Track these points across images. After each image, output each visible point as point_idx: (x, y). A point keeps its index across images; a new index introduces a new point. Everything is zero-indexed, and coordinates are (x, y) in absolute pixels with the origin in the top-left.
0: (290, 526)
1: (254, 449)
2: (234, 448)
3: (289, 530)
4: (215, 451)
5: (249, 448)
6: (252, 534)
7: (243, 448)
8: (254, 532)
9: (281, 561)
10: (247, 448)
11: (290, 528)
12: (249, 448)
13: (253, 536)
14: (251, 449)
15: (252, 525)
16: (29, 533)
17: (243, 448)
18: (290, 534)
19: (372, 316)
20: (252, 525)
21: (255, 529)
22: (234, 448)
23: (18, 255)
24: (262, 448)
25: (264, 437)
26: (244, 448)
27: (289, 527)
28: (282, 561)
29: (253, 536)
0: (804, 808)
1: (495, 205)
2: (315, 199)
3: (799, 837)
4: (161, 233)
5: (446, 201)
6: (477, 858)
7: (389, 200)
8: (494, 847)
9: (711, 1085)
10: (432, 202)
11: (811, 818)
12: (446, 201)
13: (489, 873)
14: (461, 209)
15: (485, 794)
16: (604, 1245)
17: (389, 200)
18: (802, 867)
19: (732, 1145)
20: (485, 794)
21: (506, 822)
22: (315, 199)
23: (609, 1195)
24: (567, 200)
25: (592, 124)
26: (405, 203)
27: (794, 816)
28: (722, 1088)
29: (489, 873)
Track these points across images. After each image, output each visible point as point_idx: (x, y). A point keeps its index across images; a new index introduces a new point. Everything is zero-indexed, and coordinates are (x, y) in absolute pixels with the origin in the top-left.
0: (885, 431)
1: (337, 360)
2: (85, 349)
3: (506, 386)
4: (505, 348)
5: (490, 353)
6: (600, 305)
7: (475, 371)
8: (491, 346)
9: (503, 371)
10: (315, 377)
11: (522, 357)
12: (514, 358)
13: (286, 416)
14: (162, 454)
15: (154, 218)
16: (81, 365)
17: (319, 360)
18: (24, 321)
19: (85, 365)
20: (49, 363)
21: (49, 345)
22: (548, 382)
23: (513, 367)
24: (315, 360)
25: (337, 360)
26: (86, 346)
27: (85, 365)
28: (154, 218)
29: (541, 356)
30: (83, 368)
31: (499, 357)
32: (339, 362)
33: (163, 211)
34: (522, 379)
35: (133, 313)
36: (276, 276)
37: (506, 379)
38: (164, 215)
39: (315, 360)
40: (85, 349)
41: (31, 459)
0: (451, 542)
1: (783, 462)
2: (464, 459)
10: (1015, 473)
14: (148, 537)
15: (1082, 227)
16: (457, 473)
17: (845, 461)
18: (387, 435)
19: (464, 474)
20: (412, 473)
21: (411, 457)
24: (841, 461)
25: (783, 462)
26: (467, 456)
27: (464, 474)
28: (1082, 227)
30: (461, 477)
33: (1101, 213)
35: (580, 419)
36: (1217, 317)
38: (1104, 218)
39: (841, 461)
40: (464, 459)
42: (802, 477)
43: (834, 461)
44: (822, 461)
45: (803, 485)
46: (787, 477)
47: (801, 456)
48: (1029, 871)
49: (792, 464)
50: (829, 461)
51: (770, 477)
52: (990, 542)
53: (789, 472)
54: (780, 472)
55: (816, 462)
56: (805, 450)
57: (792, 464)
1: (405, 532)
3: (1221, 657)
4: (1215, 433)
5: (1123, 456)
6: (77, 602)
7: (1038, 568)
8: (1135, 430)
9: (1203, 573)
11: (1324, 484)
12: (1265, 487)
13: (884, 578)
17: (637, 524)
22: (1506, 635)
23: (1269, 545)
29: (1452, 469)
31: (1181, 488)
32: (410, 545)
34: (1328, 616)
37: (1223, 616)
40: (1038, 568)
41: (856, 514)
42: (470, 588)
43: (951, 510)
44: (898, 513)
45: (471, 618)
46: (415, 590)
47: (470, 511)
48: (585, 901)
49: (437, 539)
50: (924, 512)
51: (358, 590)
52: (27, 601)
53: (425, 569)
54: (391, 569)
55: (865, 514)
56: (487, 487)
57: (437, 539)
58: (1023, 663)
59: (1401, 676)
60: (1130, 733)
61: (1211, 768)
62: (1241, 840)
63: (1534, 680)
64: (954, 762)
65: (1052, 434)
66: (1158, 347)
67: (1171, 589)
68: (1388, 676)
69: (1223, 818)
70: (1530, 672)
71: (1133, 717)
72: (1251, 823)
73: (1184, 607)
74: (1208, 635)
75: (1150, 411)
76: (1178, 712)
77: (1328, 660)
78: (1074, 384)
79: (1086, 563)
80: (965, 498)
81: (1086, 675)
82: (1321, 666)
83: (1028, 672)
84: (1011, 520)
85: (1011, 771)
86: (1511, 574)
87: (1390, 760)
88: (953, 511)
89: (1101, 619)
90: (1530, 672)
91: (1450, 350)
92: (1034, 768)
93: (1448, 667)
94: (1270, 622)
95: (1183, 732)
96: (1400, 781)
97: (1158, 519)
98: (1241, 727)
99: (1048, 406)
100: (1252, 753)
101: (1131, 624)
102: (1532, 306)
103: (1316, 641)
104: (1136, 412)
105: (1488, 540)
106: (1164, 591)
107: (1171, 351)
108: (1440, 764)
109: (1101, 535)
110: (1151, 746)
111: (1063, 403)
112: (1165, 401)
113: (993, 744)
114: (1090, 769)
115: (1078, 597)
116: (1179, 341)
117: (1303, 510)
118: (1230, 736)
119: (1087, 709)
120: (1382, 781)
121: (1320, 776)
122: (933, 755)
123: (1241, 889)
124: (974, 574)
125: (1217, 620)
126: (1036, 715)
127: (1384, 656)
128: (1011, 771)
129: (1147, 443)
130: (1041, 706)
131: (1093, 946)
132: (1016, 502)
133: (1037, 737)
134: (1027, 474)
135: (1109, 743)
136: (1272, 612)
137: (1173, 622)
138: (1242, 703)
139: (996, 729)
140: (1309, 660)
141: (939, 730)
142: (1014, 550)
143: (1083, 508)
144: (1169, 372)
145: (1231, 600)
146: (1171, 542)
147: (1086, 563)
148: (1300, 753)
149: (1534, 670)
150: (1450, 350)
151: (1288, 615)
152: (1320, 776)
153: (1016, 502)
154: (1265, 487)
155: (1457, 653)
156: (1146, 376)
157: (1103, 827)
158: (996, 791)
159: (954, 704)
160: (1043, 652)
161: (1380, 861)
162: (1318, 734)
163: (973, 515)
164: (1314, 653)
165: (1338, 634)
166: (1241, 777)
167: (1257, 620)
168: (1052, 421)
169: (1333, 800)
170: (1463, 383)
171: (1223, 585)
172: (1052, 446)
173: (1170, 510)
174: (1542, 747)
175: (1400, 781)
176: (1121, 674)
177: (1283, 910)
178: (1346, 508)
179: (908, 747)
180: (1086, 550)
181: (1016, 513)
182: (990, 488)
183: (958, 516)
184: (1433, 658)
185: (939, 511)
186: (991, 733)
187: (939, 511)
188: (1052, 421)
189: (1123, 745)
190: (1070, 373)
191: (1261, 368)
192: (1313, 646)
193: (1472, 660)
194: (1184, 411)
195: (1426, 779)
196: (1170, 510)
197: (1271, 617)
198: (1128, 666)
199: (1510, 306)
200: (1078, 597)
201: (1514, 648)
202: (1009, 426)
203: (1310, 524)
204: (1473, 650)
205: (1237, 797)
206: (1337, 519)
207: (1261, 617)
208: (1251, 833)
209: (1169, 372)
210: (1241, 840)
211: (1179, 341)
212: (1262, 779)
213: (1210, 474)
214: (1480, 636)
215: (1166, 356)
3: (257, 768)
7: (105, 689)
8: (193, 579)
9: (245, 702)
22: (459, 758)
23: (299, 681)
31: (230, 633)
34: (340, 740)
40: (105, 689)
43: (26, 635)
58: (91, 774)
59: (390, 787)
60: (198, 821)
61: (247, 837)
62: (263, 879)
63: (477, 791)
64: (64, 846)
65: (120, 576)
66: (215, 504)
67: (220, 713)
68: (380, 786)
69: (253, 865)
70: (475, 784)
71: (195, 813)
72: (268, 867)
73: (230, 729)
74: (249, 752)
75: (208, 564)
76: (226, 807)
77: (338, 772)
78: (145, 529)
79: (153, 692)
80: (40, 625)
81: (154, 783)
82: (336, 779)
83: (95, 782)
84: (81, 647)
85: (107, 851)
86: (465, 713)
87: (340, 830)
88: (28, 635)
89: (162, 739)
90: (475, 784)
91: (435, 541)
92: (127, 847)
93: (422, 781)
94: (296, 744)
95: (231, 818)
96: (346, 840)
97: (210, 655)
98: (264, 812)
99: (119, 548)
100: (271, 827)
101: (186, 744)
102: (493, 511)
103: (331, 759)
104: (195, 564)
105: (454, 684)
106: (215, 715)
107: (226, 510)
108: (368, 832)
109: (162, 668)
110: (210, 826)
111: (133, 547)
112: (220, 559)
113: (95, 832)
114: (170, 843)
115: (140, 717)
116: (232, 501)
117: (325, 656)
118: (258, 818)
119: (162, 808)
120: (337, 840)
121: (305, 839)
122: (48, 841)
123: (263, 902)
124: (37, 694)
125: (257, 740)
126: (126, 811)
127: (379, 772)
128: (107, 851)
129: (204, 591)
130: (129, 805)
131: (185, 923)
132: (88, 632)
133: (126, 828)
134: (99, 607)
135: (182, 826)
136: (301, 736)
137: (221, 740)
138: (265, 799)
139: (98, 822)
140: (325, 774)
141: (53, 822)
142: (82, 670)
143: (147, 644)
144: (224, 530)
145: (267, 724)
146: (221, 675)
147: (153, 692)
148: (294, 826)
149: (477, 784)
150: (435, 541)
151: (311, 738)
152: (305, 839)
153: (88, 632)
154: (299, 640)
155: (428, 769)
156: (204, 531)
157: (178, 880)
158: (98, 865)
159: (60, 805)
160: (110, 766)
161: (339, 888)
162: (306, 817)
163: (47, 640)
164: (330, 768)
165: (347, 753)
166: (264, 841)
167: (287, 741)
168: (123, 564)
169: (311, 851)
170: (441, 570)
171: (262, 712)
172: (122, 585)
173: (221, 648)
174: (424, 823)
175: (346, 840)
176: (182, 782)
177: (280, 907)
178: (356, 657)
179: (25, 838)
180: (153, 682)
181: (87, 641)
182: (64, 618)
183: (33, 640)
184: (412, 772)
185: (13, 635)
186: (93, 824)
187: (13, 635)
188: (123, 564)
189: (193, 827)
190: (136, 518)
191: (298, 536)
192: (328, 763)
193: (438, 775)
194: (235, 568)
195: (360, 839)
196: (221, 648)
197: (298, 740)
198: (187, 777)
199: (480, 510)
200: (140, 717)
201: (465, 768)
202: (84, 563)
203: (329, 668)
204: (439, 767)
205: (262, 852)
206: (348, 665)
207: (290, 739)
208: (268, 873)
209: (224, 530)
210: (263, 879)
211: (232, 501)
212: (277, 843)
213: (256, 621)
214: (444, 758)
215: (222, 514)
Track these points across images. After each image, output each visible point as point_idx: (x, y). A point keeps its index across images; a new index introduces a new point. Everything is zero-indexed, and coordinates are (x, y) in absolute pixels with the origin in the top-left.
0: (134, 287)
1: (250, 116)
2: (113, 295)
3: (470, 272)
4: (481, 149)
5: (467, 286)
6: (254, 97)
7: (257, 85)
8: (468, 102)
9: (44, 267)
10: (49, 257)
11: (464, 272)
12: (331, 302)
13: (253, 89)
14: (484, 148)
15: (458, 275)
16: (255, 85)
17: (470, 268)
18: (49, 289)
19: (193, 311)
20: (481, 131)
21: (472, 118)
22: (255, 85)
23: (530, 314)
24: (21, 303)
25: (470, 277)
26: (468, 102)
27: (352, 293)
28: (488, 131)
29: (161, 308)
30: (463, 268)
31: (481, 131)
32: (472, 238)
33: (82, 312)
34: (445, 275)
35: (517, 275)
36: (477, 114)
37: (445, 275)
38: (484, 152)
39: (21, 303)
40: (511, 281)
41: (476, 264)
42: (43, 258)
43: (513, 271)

=======

**Exercise details**
Turn the listing lines starting at the one containing "42: (802, 477)" and ending at the one containing "3: (1221, 657)" into a JSON list of strings, one per line, with blank lines left out.

**Result for this exercise**
[
  "42: (802, 477)",
  "43: (834, 461)",
  "44: (822, 461)",
  "45: (803, 485)",
  "46: (787, 477)",
  "47: (801, 456)",
  "48: (1029, 871)",
  "49: (792, 464)",
  "50: (829, 461)",
  "51: (770, 477)",
  "52: (990, 542)",
  "53: (789, 472)",
  "54: (780, 472)",
  "55: (816, 462)",
  "56: (805, 450)",
  "57: (792, 464)",
  "1: (405, 532)",
  "3: (1221, 657)"
]